*** Data records ***

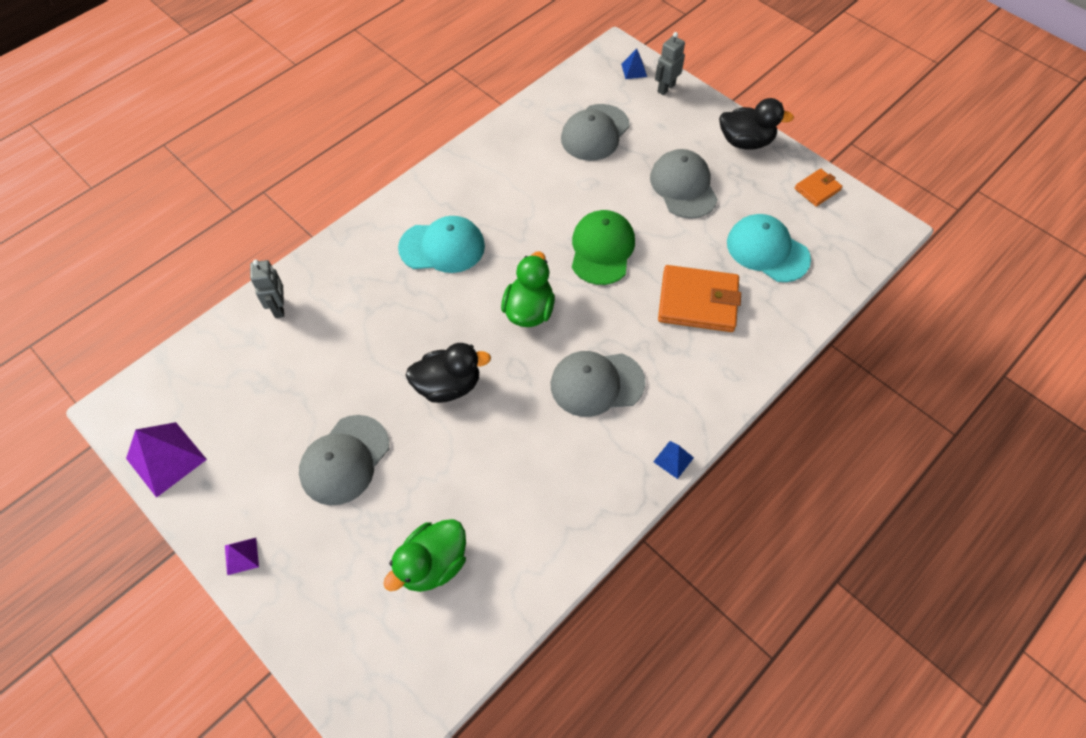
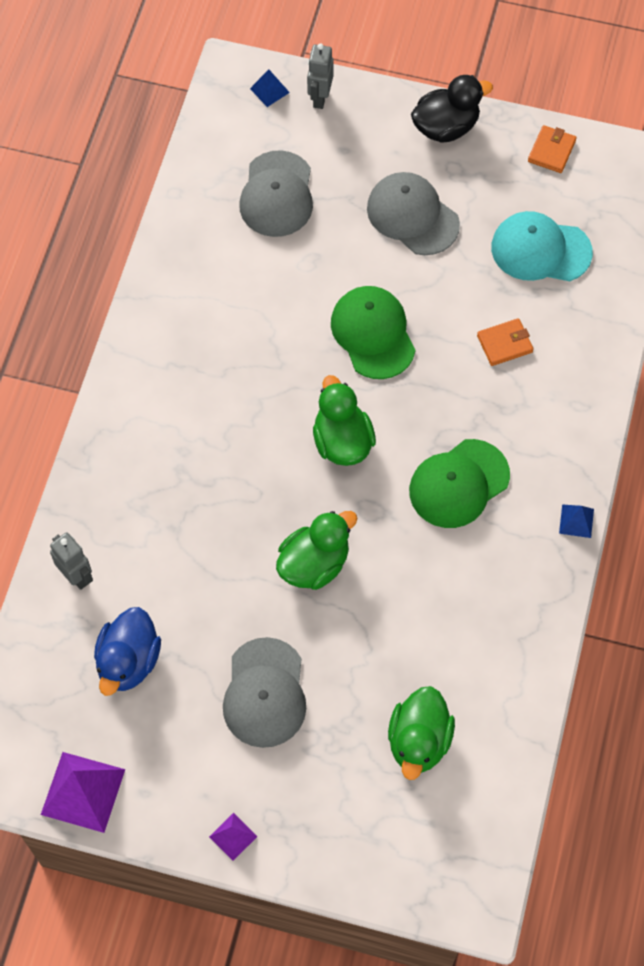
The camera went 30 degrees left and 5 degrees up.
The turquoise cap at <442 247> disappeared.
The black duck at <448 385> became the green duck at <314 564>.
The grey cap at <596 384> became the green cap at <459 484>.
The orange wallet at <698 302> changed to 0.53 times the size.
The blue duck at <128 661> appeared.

***
*** Data records ***

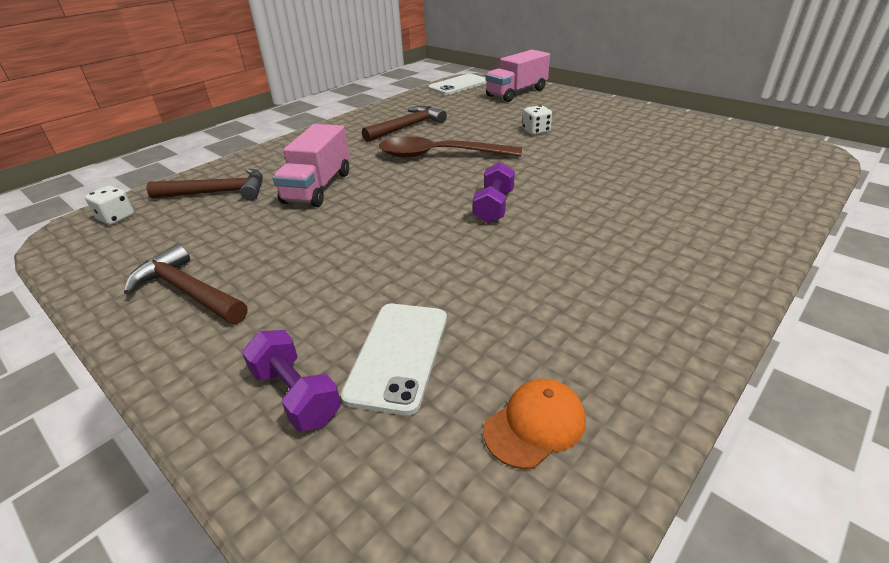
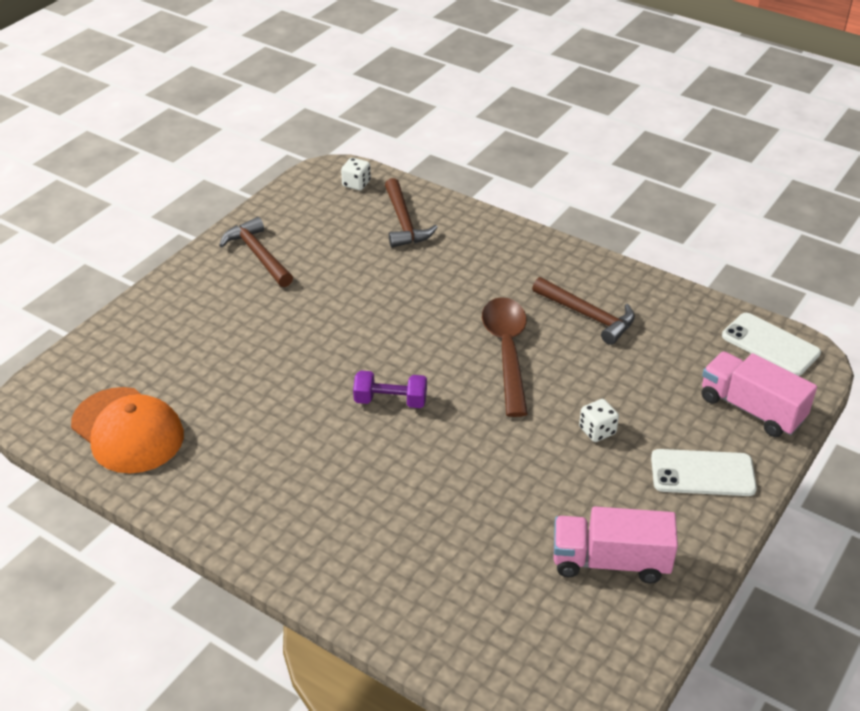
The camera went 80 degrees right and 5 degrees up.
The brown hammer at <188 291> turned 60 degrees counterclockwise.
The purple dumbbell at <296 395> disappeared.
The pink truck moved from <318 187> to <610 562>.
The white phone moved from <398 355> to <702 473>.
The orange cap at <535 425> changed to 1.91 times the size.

***
*** Data records ***

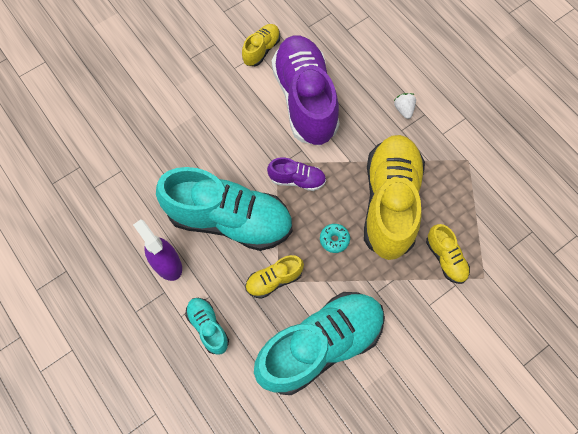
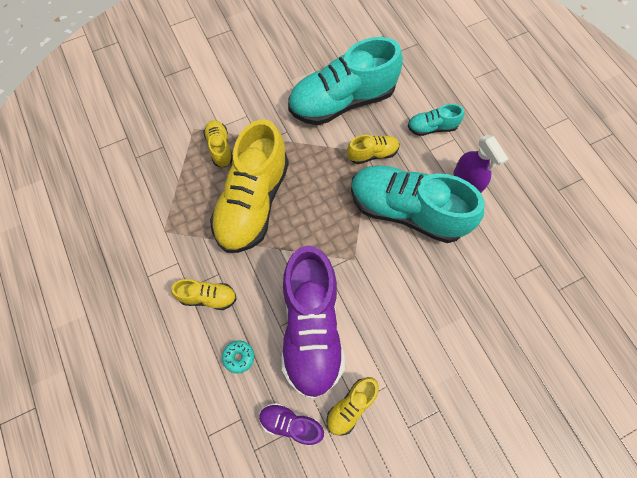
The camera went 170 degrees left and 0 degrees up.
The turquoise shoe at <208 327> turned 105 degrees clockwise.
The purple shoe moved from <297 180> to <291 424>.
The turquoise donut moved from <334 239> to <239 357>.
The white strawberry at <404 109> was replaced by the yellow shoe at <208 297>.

***

(Aim of the task): Take the stretch of lines above from the one containing "The camera went 30" through the one containing "The blue duck at <128 661> appeared." and repeat it exactly, adding no other line.

(Output below):
The camera went 30 degrees left and 5 degrees up.
The turquoise cap at <442 247> disappeared.
The black duck at <448 385> became the green duck at <314 564>.
The grey cap at <596 384> became the green cap at <459 484>.
The orange wallet at <698 302> changed to 0.53 times the size.
The blue duck at <128 661> appeared.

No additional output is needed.